SUPPLIED ENTRIES below:

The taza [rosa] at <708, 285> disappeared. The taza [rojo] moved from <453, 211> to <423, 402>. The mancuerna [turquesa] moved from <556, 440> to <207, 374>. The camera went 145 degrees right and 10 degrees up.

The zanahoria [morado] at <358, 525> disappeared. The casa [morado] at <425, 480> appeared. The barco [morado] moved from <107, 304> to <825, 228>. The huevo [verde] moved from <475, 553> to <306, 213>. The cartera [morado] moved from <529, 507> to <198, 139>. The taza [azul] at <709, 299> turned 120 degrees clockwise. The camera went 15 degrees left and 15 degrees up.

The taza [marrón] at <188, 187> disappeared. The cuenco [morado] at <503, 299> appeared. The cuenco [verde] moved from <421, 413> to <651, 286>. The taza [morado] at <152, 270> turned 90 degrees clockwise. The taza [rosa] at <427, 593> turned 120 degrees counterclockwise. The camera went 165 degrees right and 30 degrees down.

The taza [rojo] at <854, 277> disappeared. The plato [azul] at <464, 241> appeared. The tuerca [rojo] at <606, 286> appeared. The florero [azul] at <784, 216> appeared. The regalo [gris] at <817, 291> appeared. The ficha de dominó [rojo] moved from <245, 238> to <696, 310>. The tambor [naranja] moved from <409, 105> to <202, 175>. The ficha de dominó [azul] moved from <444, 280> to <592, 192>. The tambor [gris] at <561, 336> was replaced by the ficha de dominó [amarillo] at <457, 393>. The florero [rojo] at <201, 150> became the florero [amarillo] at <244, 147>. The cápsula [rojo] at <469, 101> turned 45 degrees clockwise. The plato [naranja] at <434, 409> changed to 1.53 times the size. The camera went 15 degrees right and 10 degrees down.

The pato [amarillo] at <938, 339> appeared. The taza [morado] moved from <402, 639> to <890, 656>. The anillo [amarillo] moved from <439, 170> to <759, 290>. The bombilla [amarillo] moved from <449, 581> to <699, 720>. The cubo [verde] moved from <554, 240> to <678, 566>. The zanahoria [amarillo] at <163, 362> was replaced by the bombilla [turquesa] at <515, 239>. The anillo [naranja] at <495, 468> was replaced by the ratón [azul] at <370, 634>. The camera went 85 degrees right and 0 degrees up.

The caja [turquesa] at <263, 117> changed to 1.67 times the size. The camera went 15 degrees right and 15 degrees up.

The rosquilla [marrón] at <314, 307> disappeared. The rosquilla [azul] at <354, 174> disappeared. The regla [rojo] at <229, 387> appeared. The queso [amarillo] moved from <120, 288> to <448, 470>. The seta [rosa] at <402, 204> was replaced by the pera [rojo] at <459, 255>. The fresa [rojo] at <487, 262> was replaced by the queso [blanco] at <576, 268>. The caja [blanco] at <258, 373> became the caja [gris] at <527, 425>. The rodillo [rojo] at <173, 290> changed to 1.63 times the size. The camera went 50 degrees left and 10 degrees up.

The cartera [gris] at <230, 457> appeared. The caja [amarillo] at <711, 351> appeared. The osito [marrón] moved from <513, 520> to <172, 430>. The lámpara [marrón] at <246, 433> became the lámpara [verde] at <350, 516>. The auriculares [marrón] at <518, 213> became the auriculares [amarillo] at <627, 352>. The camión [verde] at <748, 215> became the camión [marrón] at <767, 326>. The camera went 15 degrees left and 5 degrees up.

End of SUPPLIED ENTRIES.

_EXERCISE_
Transcribe every entry exactly as it reads.

_SOLUTION FOR THIS PROBLEM_
The taza [rosa] at <708, 285> disappeared. The taza [rojo] moved from <453, 211> to <423, 402>. The mancuerna [turquesa] moved from <556, 440> to <207, 374>. The camera went 145 degrees right and 10 degrees up.

The zanahoria [morado] at <358, 525> disappeared. The casa [morado] at <425, 480> appeared. The barco [morado] moved from <107, 304> to <825, 228>. The huevo [verde] moved from <475, 553> to <306, 213>. The cartera [morado] moved from <529, 507> to <198, 139>. The taza [azul] at <709, 299> turned 120 degrees clockwise. The camera went 15 degrees left and 15 degrees up.

The taza [marrón] at <188, 187> disappeared. The cuenco [morado] at <503, 299> appeared. The cuenco [verde] moved from <421, 413> to <651, 286>. The taza [morado] at <152, 270> turned 90 degrees clockwise. The taza [rosa] at <427, 593> turned 120 degrees counterclockwise. The camera went 165 degrees right and 30 degrees down.

The taza [rojo] at <854, 277> disappeared. The plato [azul] at <464, 241> appeared. The tuerca [rojo] at <606, 286> appeared. The florero [azul] at <784, 216> appeared. The regalo [gris] at <817, 291> appeared. The ficha de dominó [rojo] moved from <245, 238> to <696, 310>. The tambor [naranja] moved from <409, 105> to <202, 175>. The ficha de dominó [azul] moved from <444, 280> to <592, 192>. The tambor [gris] at <561, 336> was replaced by the ficha de dominó [amarillo] at <457, 393>. The florero [rojo] at <201, 150> became the florero [amarillo] at <244, 147>. The cápsula [rojo] at <469, 101> turned 45 degrees clockwise. The plato [naranja] at <434, 409> changed to 1.53 times the size. The camera went 15 degrees right and 10 degrees down.

The pato [amarillo] at <938, 339> appeared. The taza [morado] moved from <402, 639> to <890, 656>. The anillo [amarillo] moved from <439, 170> to <759, 290>. The bombilla [amarillo] moved from <449, 581> to <699, 720>. The cubo [verde] moved from <554, 240> to <678, 566>. The zanahoria [amarillo] at <163, 362> was replaced by the bombilla [turquesa] at <515, 239>. The anillo [naranja] at <495, 468> was replaced by the ratón [azul] at <370, 634>. The camera went 85 degrees right and 0 degrees up.

The caja [turquesa] at <263, 117> changed to 1.67 times the size. The camera went 15 degrees right and 15 degrees up.

The rosquilla [marrón] at <314, 307> disappeared. The rosquilla [azul] at <354, 174> disappeared. The regla [rojo] at <229, 387> appeared. The queso [amarillo] moved from <120, 288> to <448, 470>. The seta [rosa] at <402, 204> was replaced by the pera [rojo] at <459, 255>. The fresa [rojo] at <487, 262> was replaced by the queso [blanco] at <576, 268>. The caja [blanco] at <258, 373> became the caja [gris] at <527, 425>. The rodillo [rojo] at <173, 290> changed to 1.63 times the size. The camera went 50 degrees left and 10 degrees up.

The cartera [gris] at <230, 457> appeared. The caja [amarillo] at <711, 351> appeared. The osito [marrón] moved from <513, 520> to <172, 430>. The lámpara [marrón] at <246, 433> became the lámpara [verde] at <350, 516>. The auriculares [marrón] at <518, 213> became the auriculares [amarillo] at <627, 352>. The camión [verde] at <748, 215> became the camión [marrón] at <767, 326>. The camera went 15 degrees left and 5 degrees up.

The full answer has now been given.